**What is being asked**
Repeat the lines below exactly as written, please, from the line with "C8: 2.2uF (plus W3, minus 5V) -> none" to the line with "D2: LED (A N026, K", both lines included, and no others.
(Beginning of Record set)
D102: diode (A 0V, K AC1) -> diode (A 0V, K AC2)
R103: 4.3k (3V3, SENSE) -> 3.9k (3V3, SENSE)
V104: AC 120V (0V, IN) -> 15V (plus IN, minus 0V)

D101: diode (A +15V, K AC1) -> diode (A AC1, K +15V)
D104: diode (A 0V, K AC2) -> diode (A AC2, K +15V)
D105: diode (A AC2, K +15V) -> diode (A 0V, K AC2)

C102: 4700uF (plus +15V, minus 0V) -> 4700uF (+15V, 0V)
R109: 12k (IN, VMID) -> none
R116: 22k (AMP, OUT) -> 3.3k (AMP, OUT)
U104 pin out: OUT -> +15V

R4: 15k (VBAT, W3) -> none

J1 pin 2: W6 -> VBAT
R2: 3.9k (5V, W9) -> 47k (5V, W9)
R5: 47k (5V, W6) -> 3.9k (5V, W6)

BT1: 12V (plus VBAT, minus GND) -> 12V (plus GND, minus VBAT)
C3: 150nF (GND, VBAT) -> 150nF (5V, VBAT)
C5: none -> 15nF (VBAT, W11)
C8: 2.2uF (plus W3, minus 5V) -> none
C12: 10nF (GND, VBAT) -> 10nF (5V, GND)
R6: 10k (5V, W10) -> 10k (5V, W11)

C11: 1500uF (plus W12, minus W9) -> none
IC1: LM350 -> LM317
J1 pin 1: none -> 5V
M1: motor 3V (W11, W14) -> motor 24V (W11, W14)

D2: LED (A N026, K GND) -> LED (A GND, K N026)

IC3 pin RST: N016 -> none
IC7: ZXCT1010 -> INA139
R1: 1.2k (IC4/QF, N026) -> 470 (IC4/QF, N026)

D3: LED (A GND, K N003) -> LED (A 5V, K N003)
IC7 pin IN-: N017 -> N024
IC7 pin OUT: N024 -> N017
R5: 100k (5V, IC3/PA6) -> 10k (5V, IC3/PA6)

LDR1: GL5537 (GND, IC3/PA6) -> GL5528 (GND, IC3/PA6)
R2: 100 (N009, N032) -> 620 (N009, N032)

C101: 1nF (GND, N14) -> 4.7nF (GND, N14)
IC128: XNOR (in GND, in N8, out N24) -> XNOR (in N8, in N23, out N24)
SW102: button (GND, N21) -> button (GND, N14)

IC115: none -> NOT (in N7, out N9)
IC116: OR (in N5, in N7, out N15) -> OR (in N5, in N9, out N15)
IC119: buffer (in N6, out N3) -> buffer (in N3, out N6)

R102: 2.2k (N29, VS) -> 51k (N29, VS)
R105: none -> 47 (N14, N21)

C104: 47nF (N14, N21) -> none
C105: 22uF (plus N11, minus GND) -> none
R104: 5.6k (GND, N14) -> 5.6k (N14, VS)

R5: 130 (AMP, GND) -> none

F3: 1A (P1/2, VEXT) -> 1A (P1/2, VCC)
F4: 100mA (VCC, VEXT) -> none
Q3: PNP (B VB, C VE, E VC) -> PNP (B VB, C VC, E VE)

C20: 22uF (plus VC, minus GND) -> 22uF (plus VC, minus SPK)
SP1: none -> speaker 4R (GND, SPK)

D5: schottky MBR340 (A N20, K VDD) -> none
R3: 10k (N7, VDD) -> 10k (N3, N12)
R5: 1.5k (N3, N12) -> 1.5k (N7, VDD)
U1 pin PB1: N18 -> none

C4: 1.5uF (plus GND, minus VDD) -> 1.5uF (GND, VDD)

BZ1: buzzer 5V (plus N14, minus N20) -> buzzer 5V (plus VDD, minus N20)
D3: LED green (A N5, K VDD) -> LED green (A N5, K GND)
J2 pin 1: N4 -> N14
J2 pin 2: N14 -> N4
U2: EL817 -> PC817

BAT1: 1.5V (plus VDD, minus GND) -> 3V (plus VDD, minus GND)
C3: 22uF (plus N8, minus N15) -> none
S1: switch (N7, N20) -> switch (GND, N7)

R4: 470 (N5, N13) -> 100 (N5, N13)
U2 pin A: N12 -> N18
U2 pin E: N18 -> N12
(End of Record set)
**Response area**
C8: 2.2uF (plus W3, minus 5V) -> none
C12: 10nF (GND, VBAT) -> 10nF (5V, GND)
R6: 10k (5V, W10) -> 10k (5V, W11)

C11: 1500uF (plus W12, minus W9) -> none
IC1: LM350 -> LM317
J1 pin 1: none -> 5V
M1: motor 3V (W11, W14) -> motor 24V (W11, W14)

D2: LED (A N026, K GND) -> LED (A GND, K N026)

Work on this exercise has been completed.